(Version difference data)
------------------------------------------------------------------------

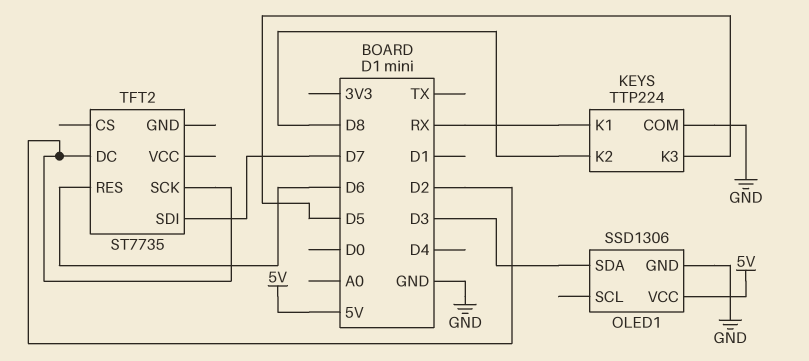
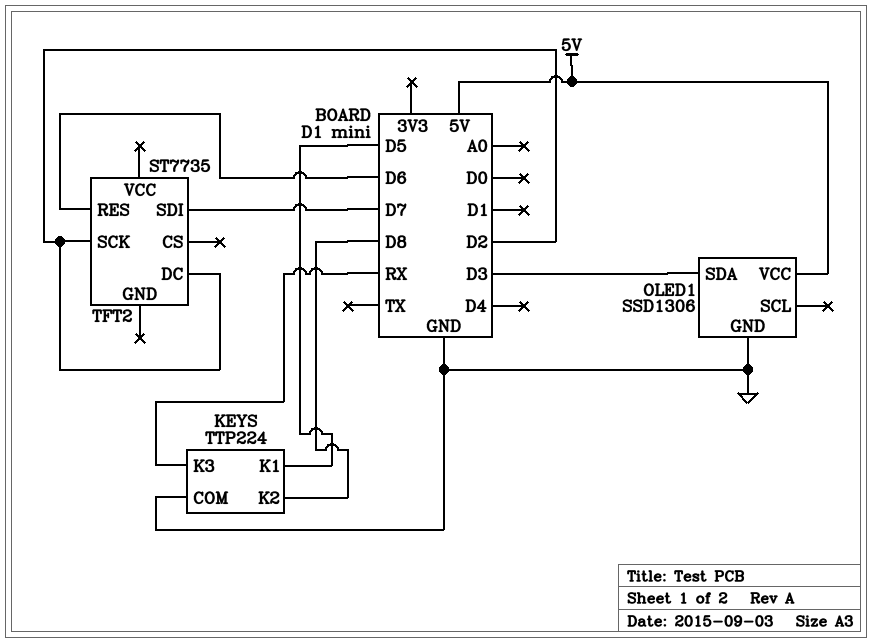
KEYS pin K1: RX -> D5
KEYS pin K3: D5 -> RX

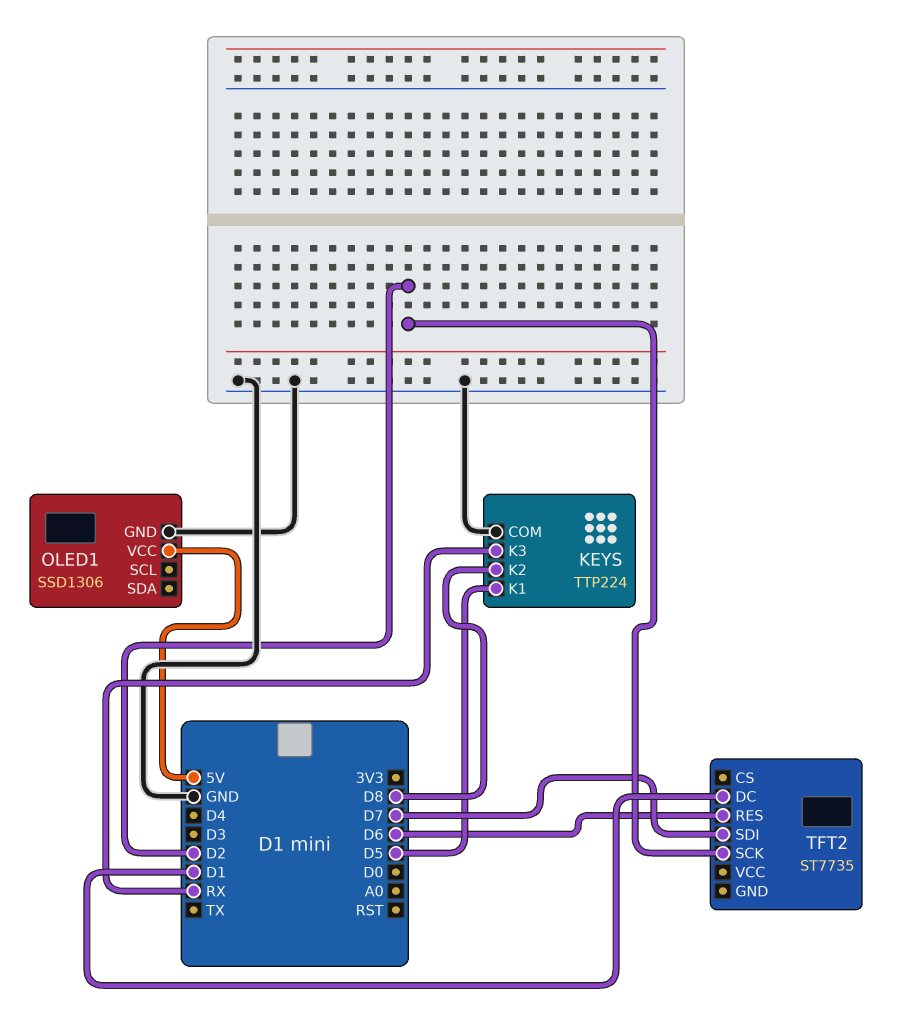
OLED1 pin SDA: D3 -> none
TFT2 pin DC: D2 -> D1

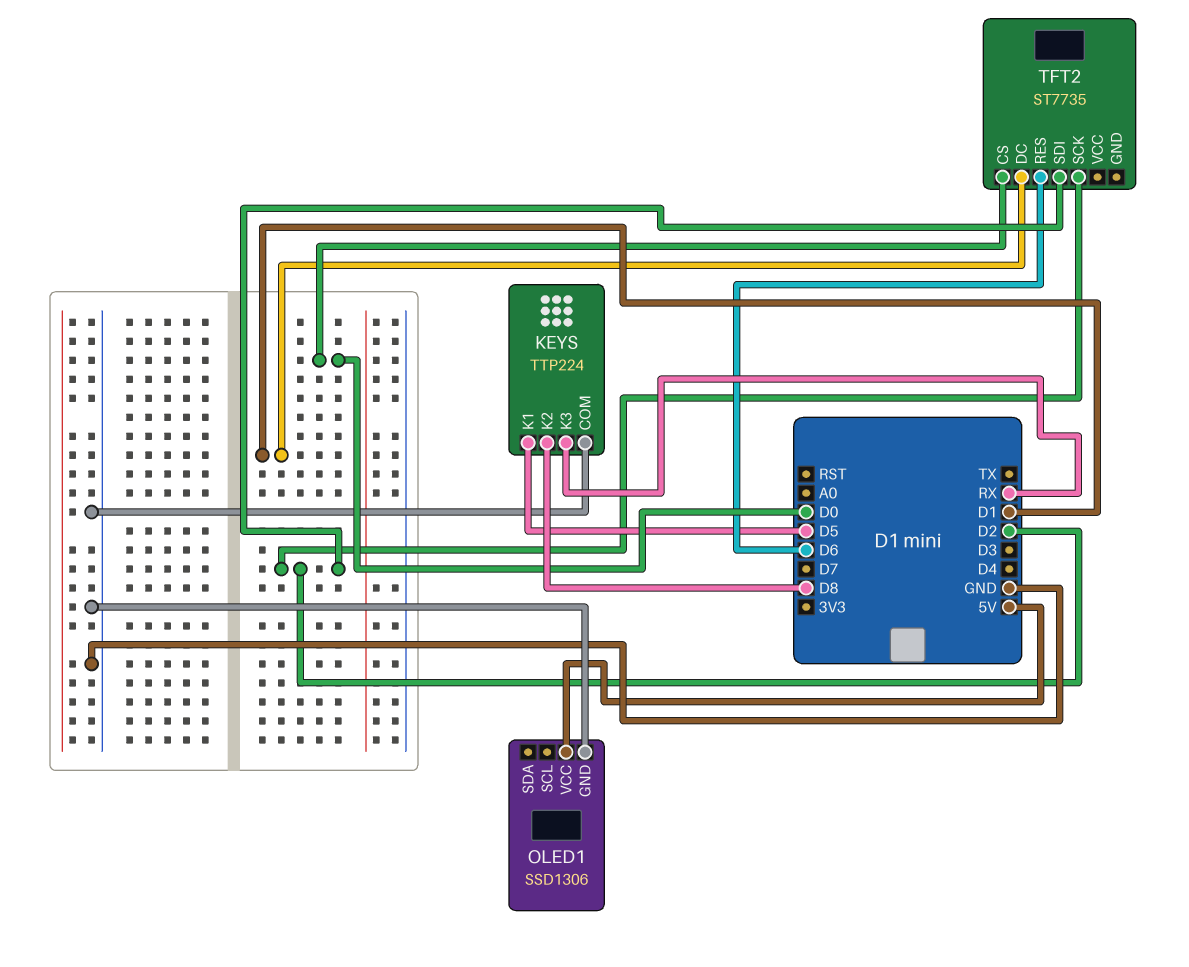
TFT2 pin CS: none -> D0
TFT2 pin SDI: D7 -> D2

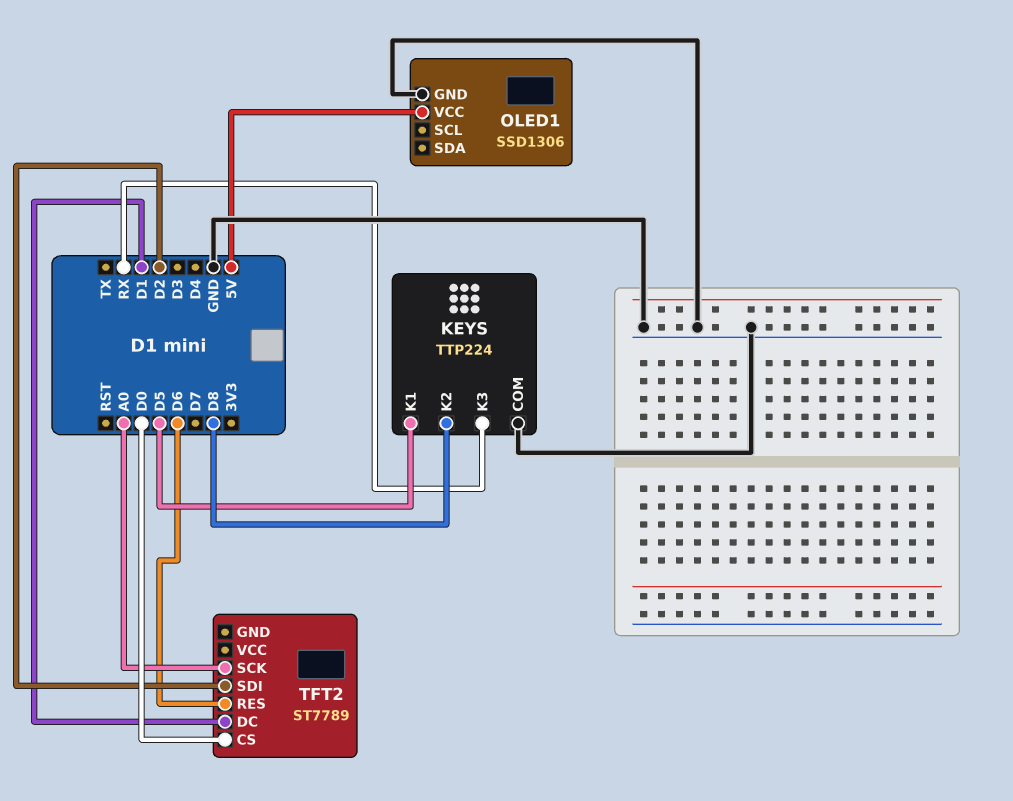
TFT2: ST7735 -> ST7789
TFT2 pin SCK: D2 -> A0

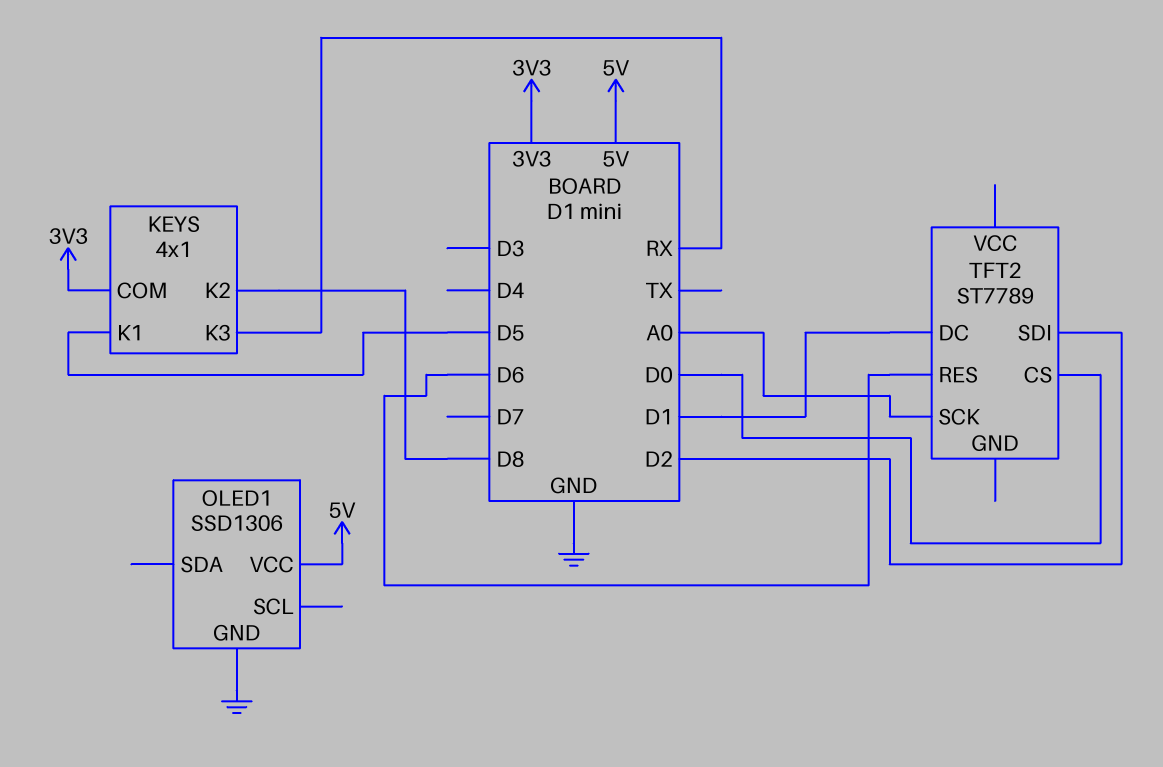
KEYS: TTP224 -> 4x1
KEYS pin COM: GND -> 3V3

------------------------------------------------------------------------

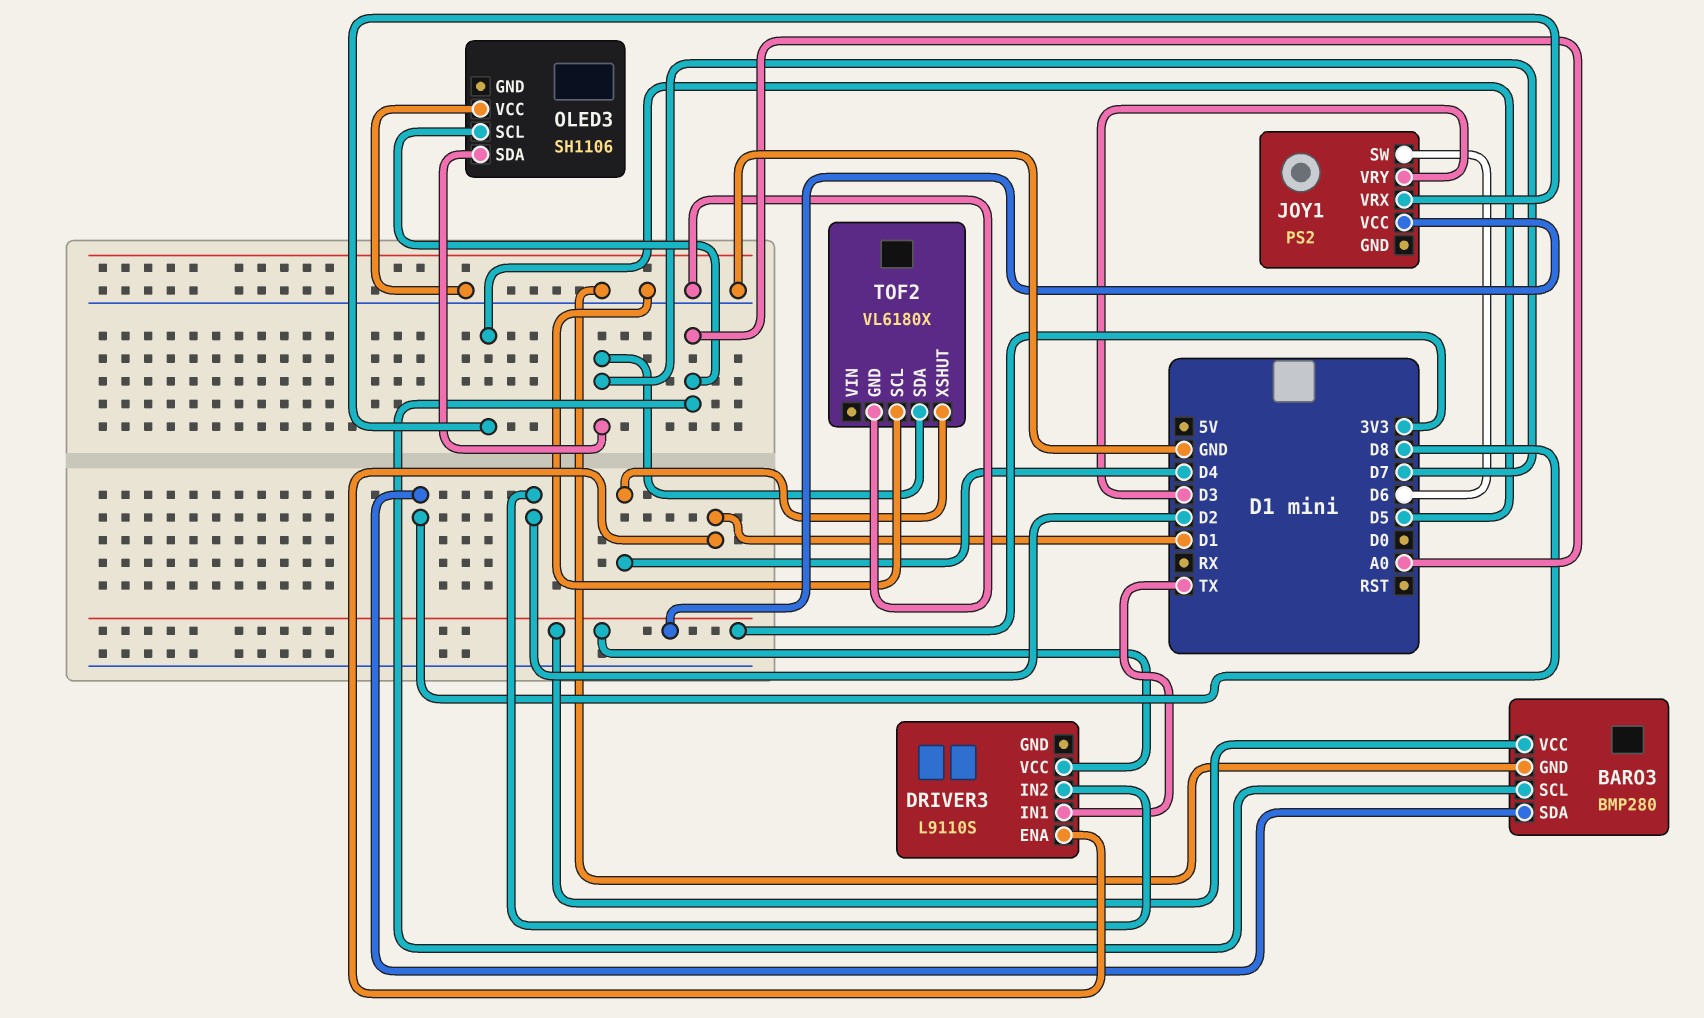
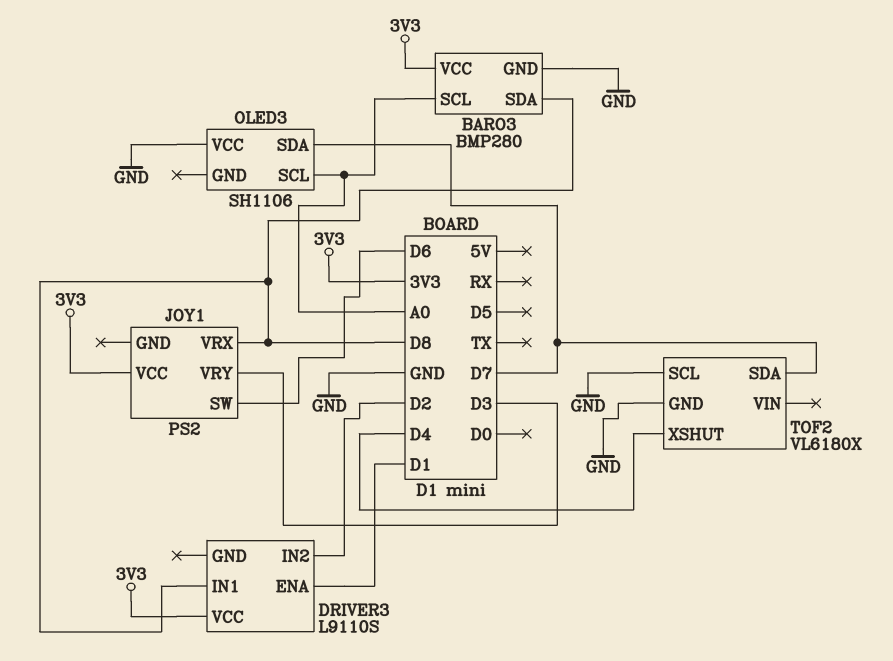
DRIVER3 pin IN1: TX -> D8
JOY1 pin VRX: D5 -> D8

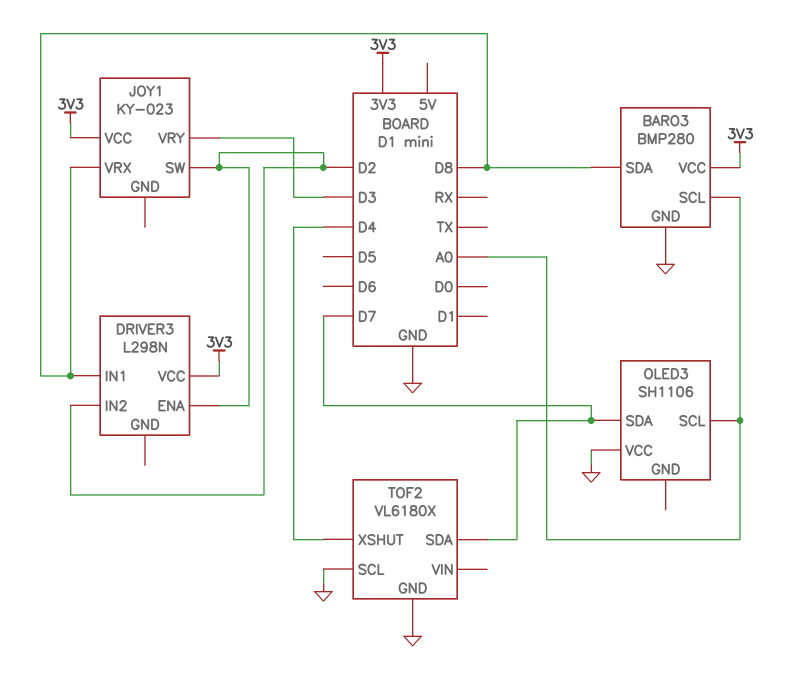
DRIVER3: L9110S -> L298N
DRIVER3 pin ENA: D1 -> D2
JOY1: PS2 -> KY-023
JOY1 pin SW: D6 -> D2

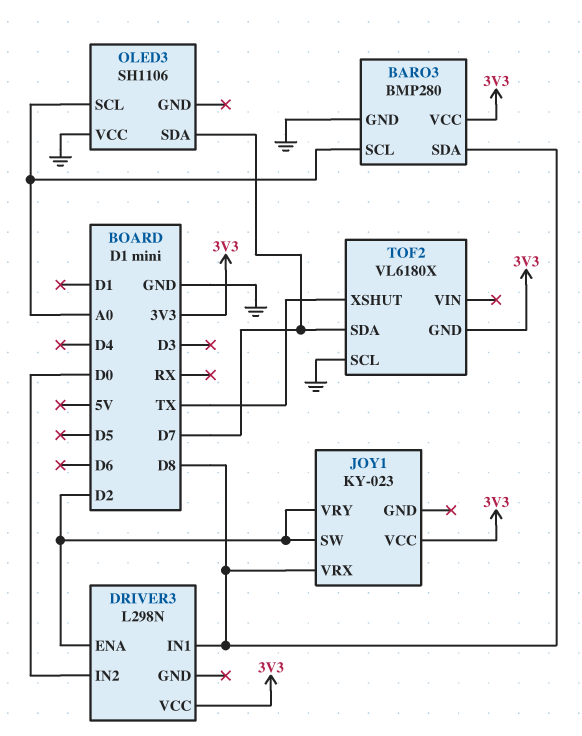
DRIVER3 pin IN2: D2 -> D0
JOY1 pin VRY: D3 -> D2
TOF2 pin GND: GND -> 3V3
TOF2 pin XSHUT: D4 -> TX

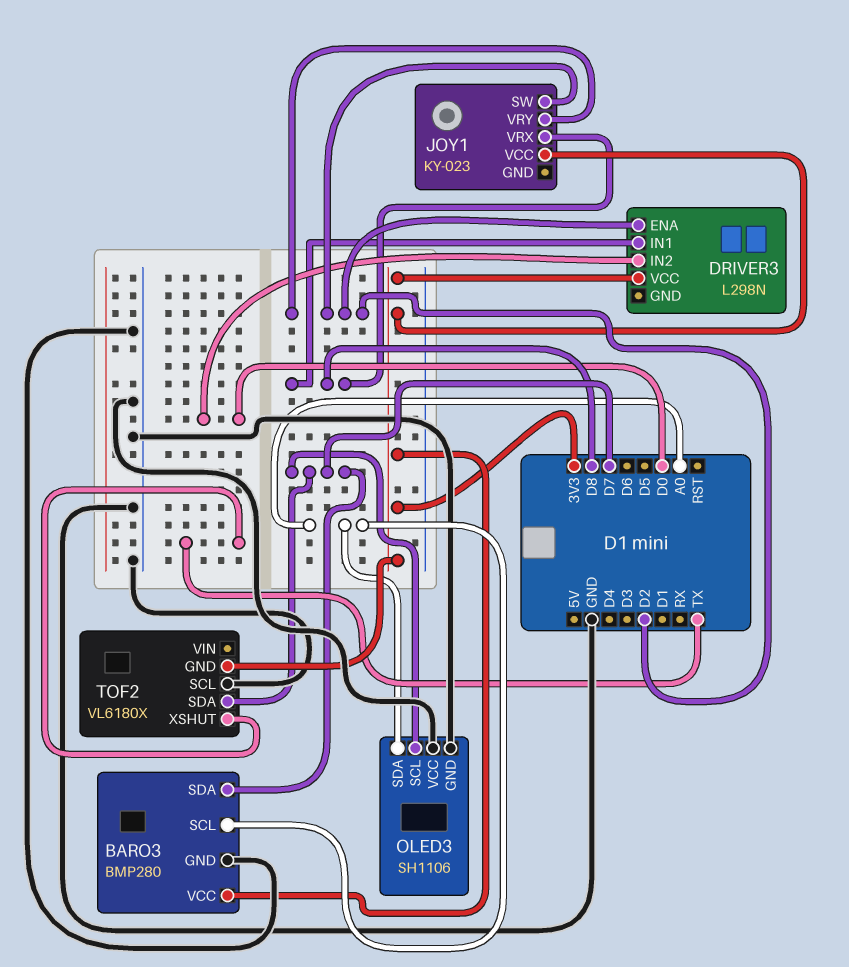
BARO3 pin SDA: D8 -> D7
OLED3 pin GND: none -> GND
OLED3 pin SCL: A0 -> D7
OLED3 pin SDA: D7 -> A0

------------------------------------------------------------------------

Count the lines in the records above that contain "KEYS". Reply with the number only.

> [Output for this exercise]
4